What the exercise asks: Repeat exactly the lines that begin at the one containing "blue ellipse: (80, 169) -> (128, 143), moved" and end at the final line of the records; include no pictures and nothing else.

----- Data for the task -----

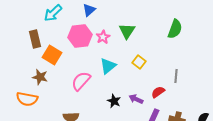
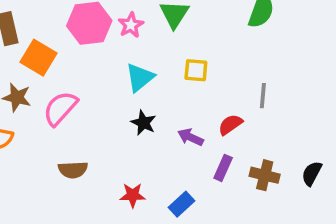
yellow square: (139, 62) -> (196, 70), turned -32
pink semicircle: (81, 81) -> (60, 108), moved
black star: (114, 101) -> (143, 123), moved

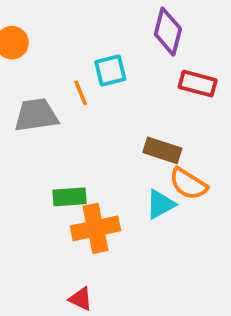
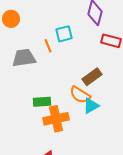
brown rectangle: (162, 150) -> (92, 77), turned -54
orange semicircle: (188, 184) -> (80, 95), moved

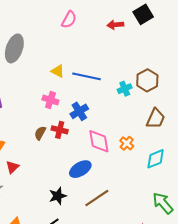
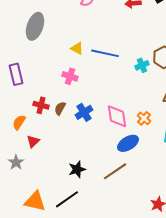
blue cross: (79, 111) -> (84, 112), moved
red cross: (60, 130) -> (41, 105), moved
blue ellipse: (80, 169) -> (128, 143), moved

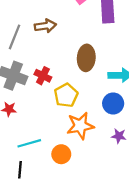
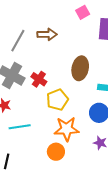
cyan line: (29, 143) -> (20, 127), moved
orange circle: (61, 154) -> (56, 152), moved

-----

Output for this exercise:
blue ellipse: (80, 169) -> (128, 143), moved

cyan line: (29, 143) -> (20, 127), moved
orange circle: (61, 154) -> (56, 152), moved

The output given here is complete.